### GOAL OF THE EXERCISE
State how many lines in the listing below include the word "none", and add nothing besides the number.

### PROVIDED MATERIAL
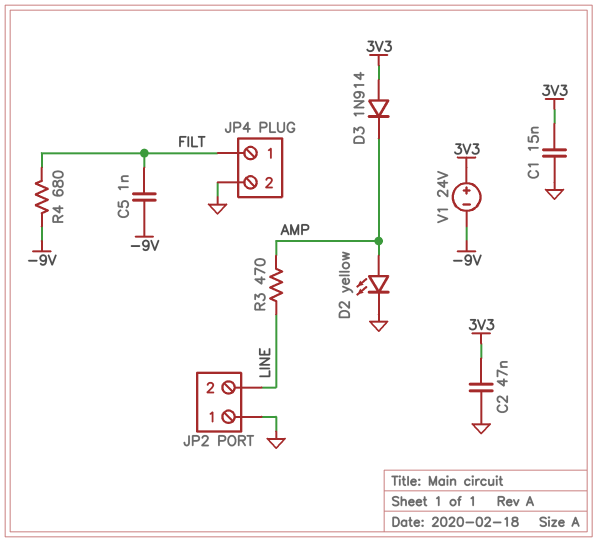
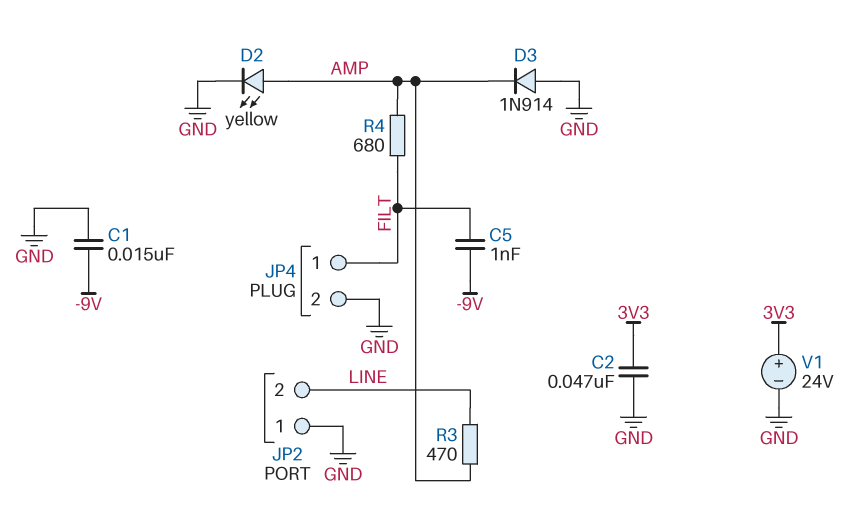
C1: 15nF (3V3, GND) -> 15nF (-9V, GND)
D3: diode 1N914 (A 3V3, K AMP) -> diode 1N914 (A GND, K AMP)
R4: 680 (-9V, FILT) -> 680 (AMP, FILT)
V1: 24V (plus 3V3, minus -9V) -> 24V (plus 3V3, minus GND)

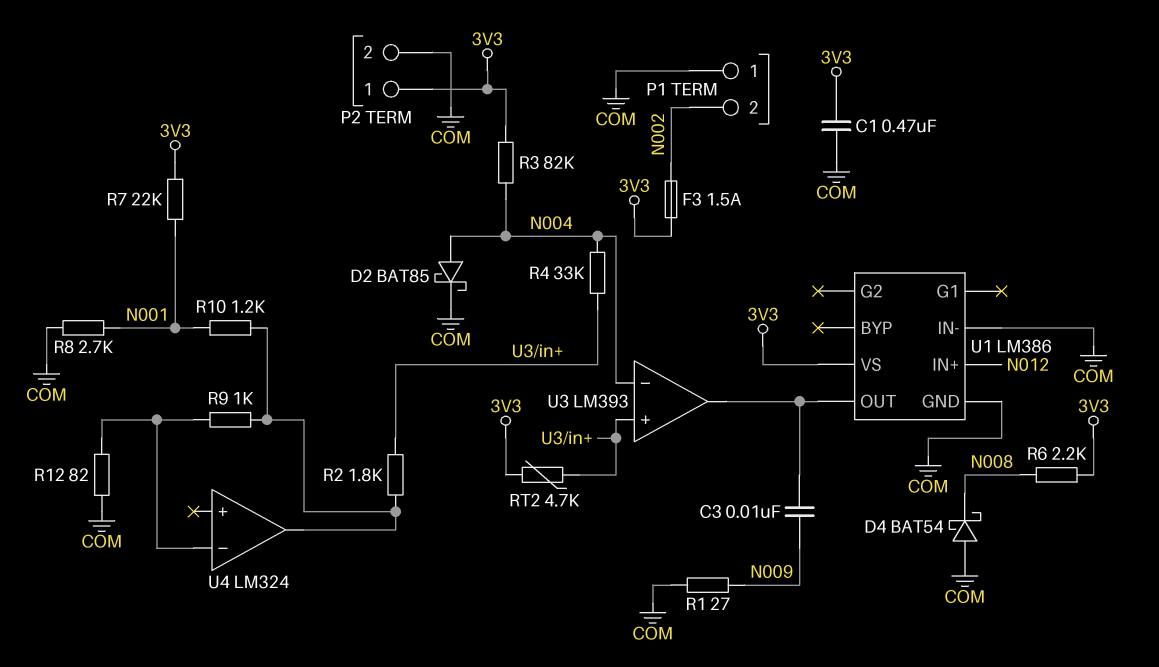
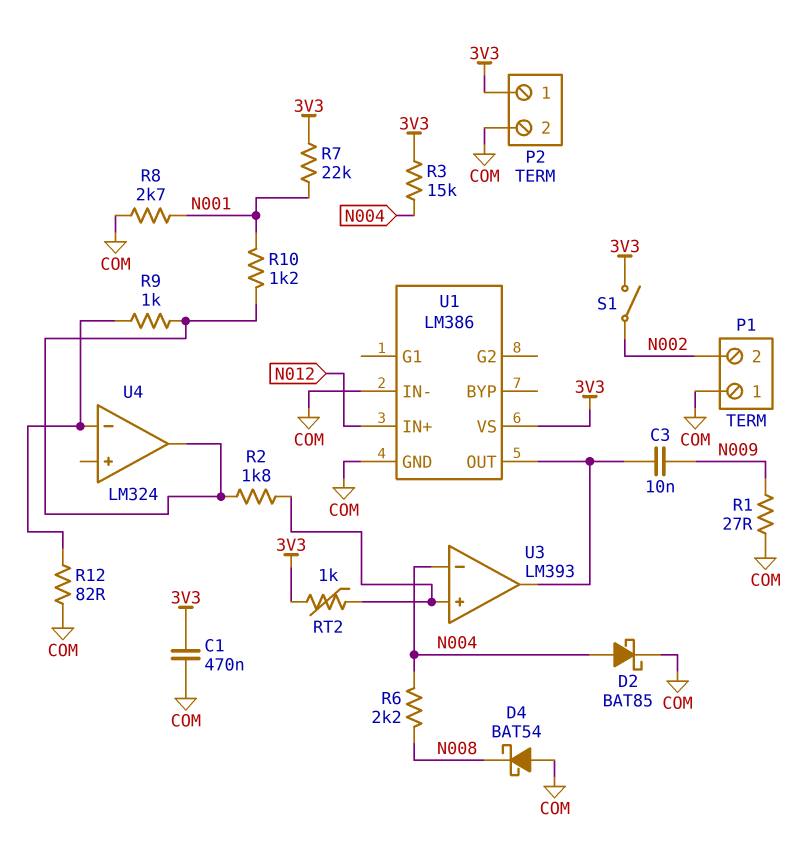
F3: 1.5A (3V3, N002) -> none
R3: 82k (3V3, N004) -> 15k (3V3, N004)
R4: 33k (N004, U3/in+) -> none
R6: 2.2k (3V3, N008) -> 2.2k (N004, N008)
RT2: 4.7k (3V3, U3/in+) -> 1k (3V3, U3/in+)
S1: none -> switch (3V3, N002)

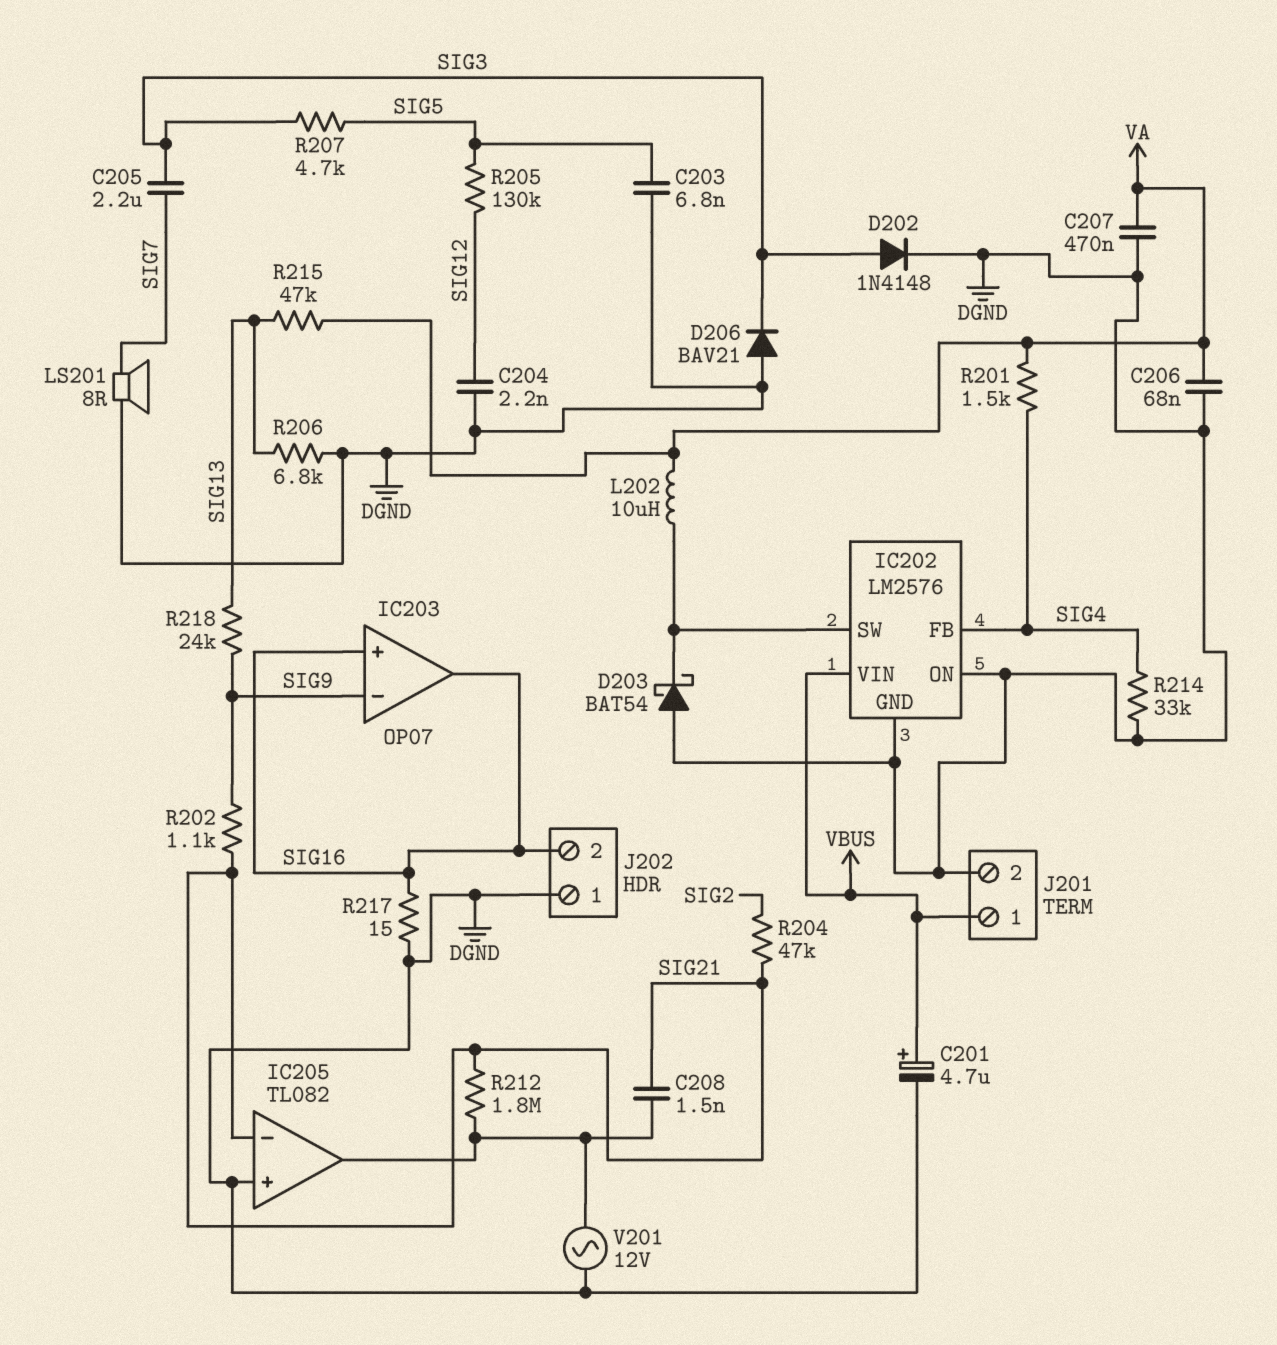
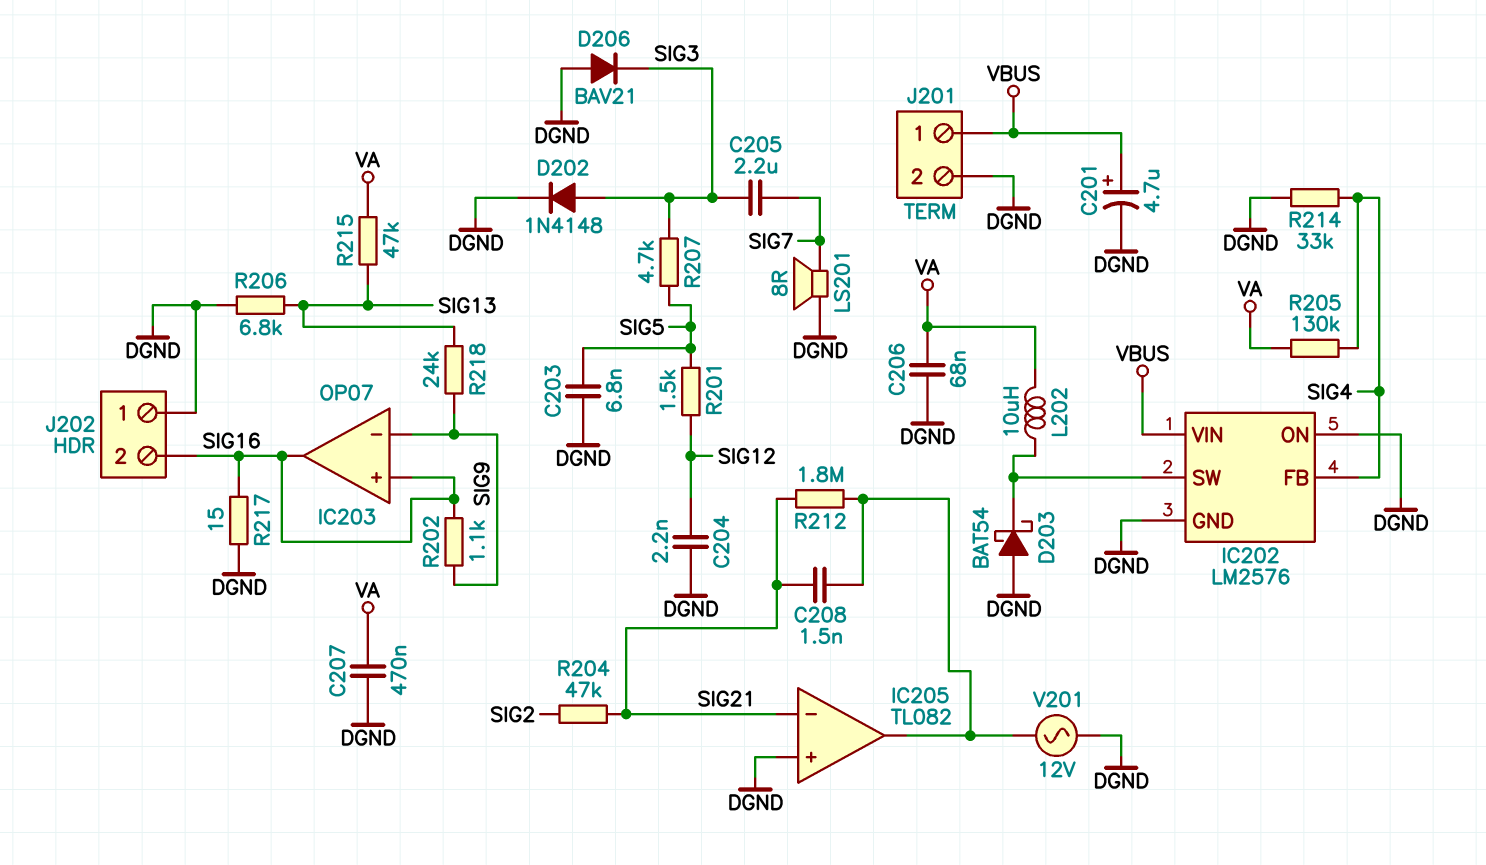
R201: 1.5k (SIG4, VA) -> 1.5k (SIG5, SIG12)
R202: 1.1k (SIG9, SIG21) -> 1.1k (SIG9, SIG16)
R205: 130k (SIG5, SIG12) -> 130k (SIG4, VA)

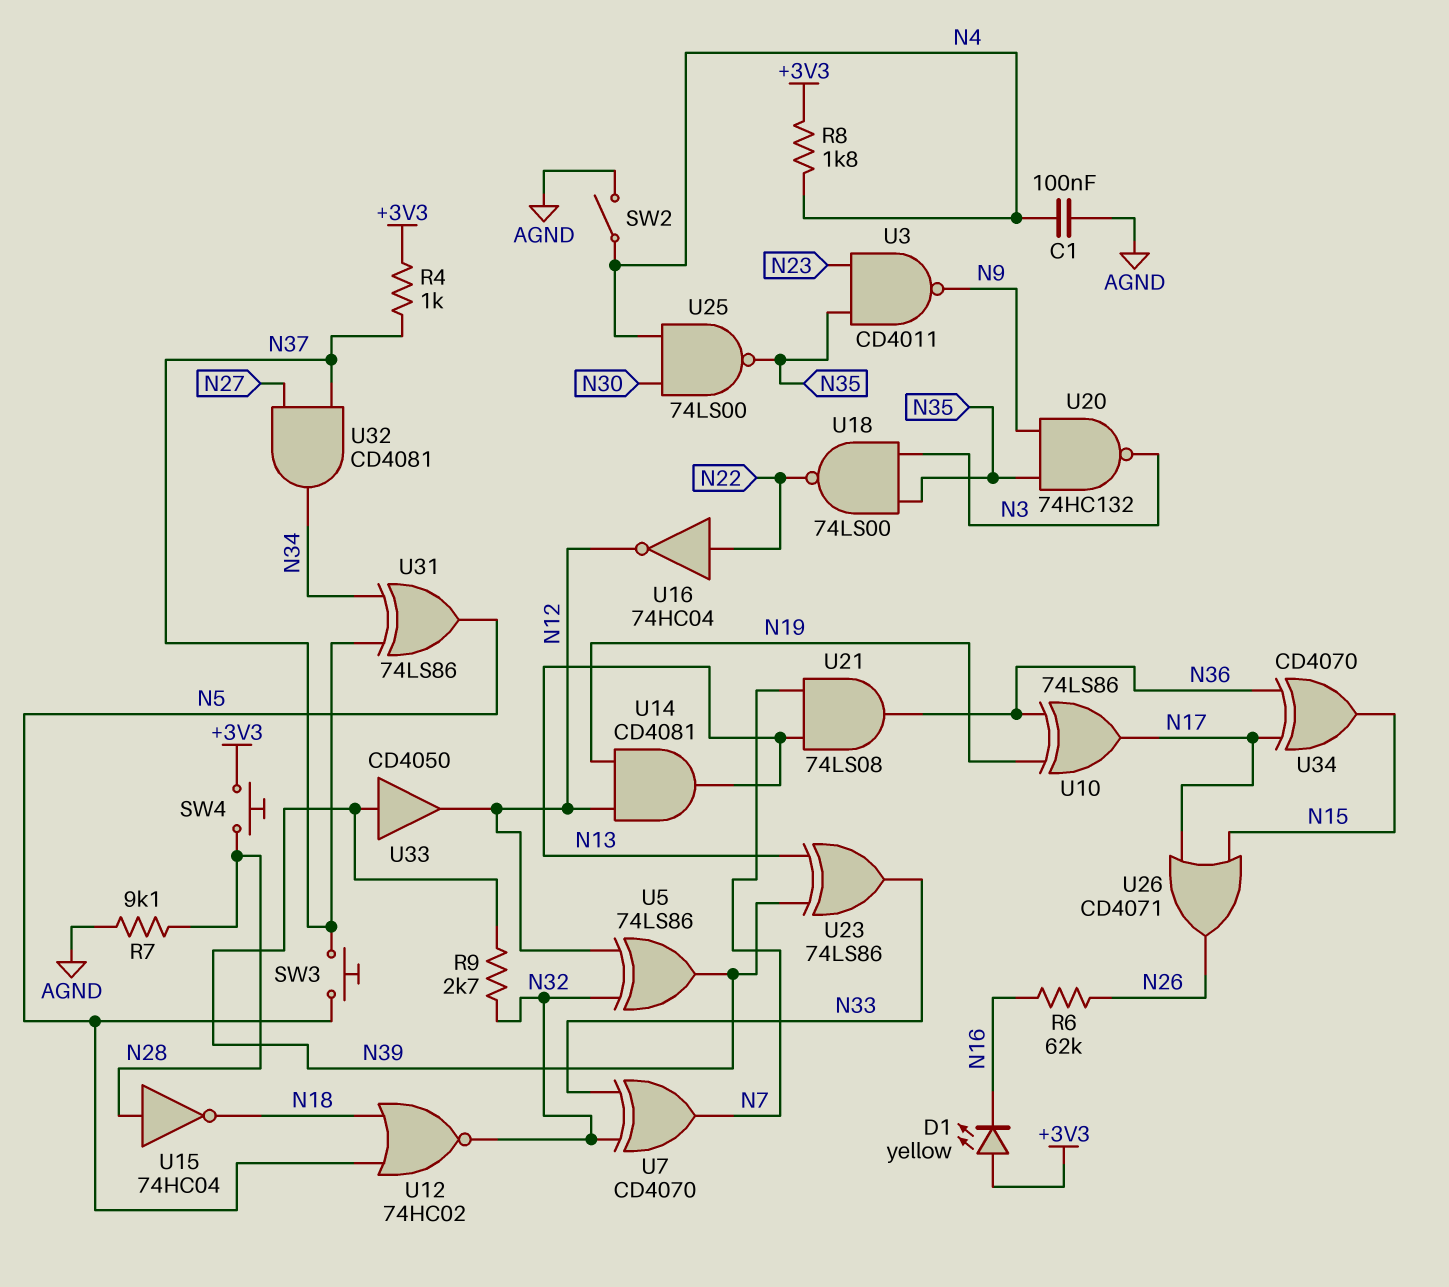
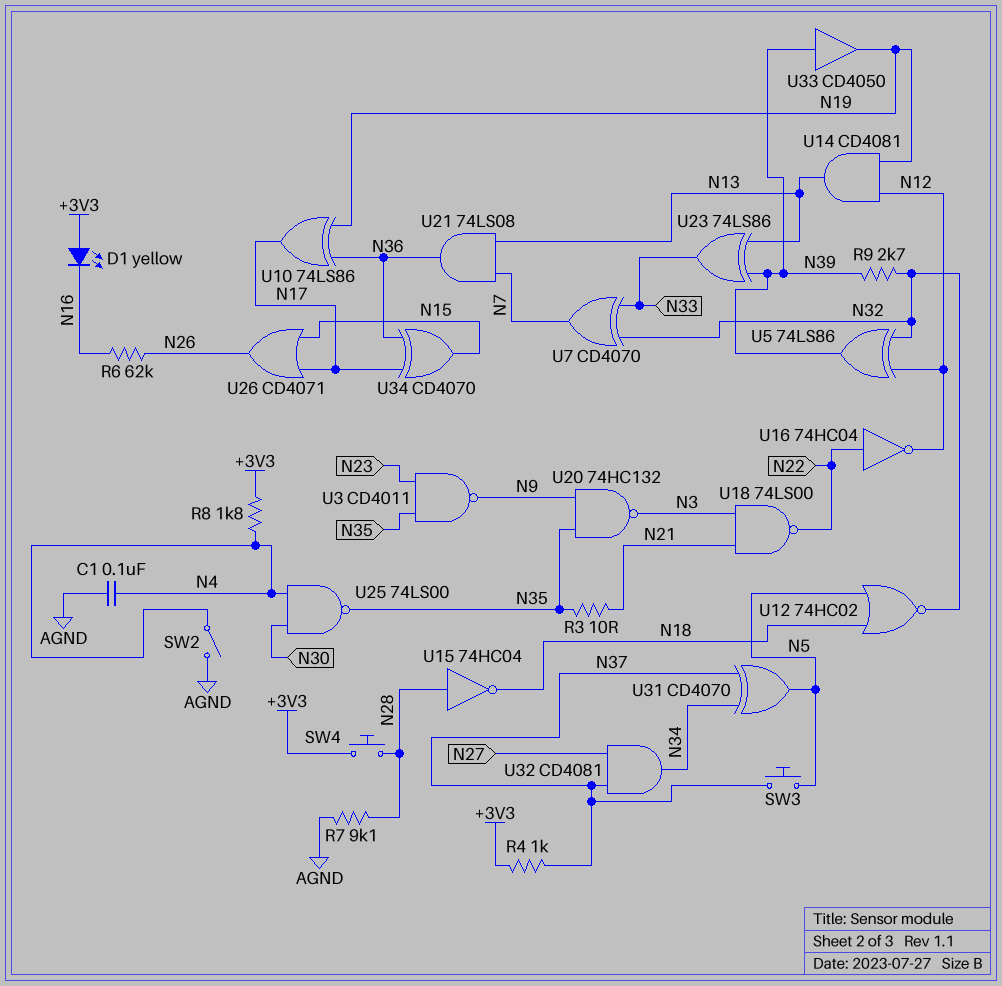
R3: none -> 10 (N21, N35)
U18: NAND 74LS00 (in N3, in N35, out N22) -> NAND 74LS00 (in N3, in N21, out N22)
U31: XOR 74LS86 (in N34, in N37, out N5) -> XOR CD4070 (in N34, in N37, out N5)
U33: buffer CD4050 (in N39, out N12) -> buffer CD4050 (in N39, out N19)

### ANSWER TO THIS PROBLEM
4